**Try it**
Take the material below and reproduce, word for word, only the lines from the line with "[469,331,502,382] | x0.49 |" through the line with "relocated | red".
#### Task inputs
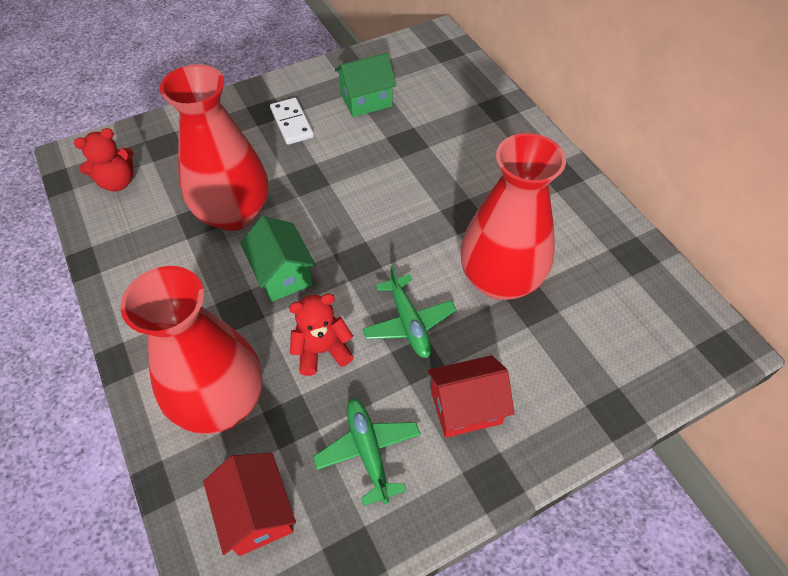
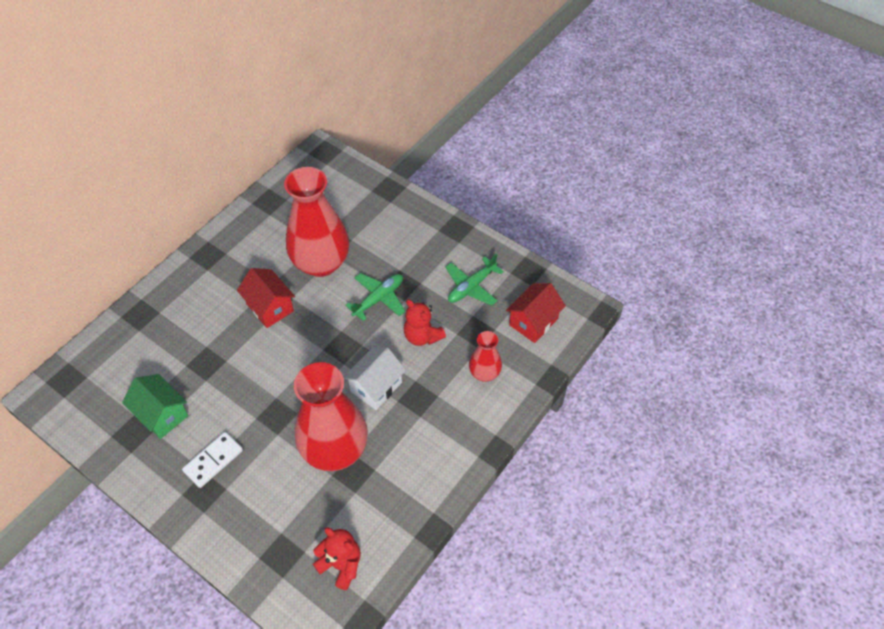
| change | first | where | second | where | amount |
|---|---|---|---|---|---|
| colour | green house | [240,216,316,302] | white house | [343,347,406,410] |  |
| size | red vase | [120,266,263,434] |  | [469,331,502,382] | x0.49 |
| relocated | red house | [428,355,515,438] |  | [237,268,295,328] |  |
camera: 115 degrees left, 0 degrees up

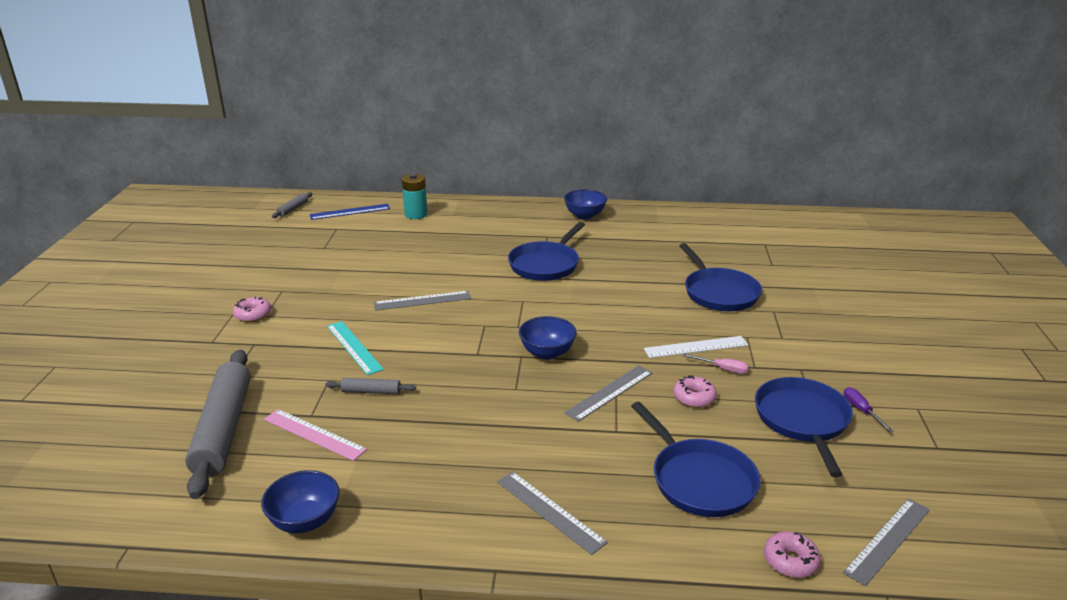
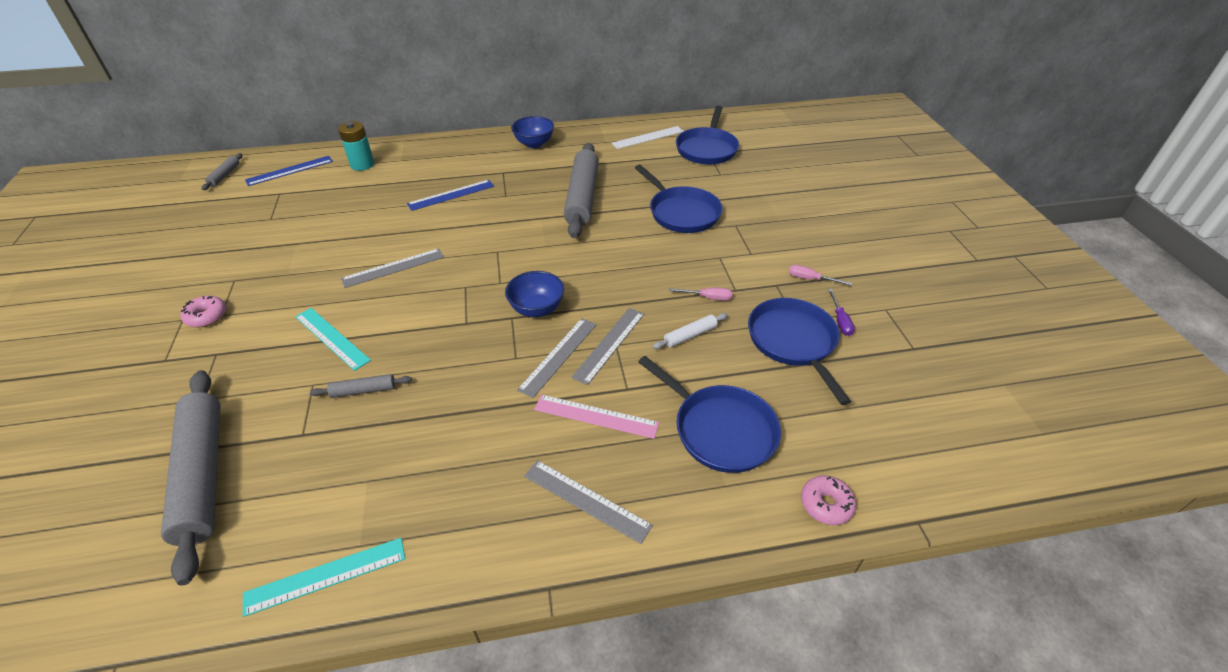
| change | first | where | second | where | amount |
|---|---|---|---|---|---|
| relocated | blue pan | [508,222,585,281] |  | [676,106,739,164] |  |
| relocated | white ruler | [644,336,748,358] |  | [612,126,684,149] |  |
| exchanged | pink donut | [673,375,717,408] | white rolling pin | [653,313,728,349] |  |
| spun | purple screwdriver | [844,387,894,433] |  | [828,289,855,336] | 150 degrees counterclockwise |
| relocated | pink ruler | [264,409,367,461] |  | [534,395,659,439] |  |
| exchanged | blue bowl | [261,470,339,533] | turquoise ruler | [243,538,405,617] |  |
| relocated | grey ruler | [843,499,930,586] |  | [517,318,597,398] |  |
| appeared |  |  | grey rolling pin | [564,143,599,238] |  |
| appeared |  |  | blue ruler | [407,180,494,211] |  |
| appeared |  |  | pink screwdriver | [789,265,852,285] |  |
camera: 15 degrees left, 15 degrees up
########
**Solution to this task**
| size | red vase | [120,266,263,434] |  | [469,331,502,382] | x0.49 |
| relocated | red house | [428,355,515,438] |  | [237,268,295,328] |  |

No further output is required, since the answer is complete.